GOAL OF THE EXERCISE ->
Beginning with the line that contains "The second view", transcribe every line down to the end of the entries, exactly, and no other lines.

RECORDS PROVIDED ->
▬▬▬▬▬▬▬▬▬▬

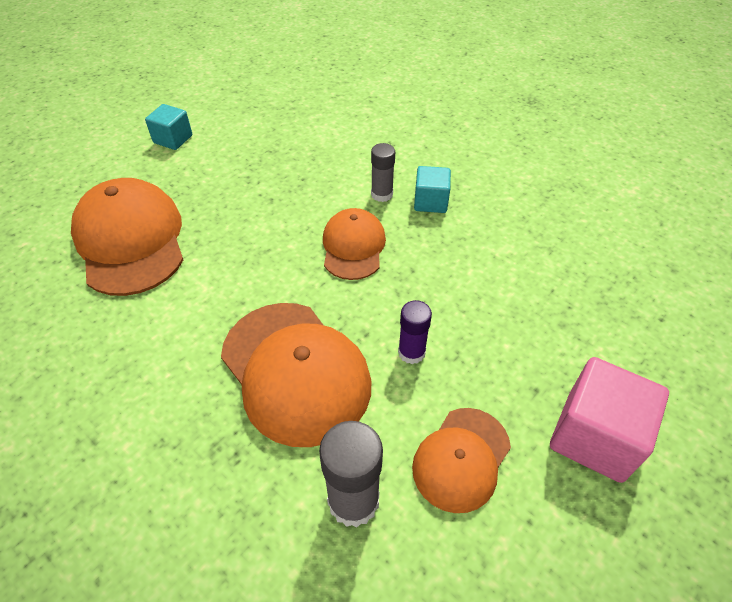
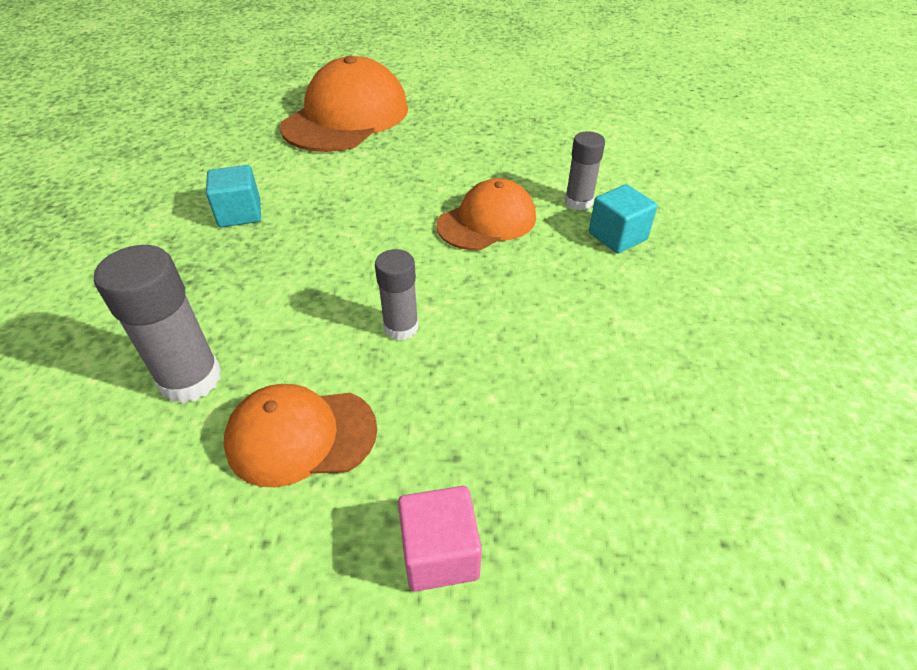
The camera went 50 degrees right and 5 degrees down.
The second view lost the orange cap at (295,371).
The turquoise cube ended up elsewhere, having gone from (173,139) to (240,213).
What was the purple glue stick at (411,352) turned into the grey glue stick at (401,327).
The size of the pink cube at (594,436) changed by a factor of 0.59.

▬▬▬▬▬▬▬▬▬▬

ANSWER ->
The second view lost the orange cap at (295,371).
The turquoise cube ended up elsewhere, having gone from (173,139) to (240,213).
What was the purple glue stick at (411,352) turned into the grey glue stick at (401,327).
The size of the pink cube at (594,436) changed by a factor of 0.59.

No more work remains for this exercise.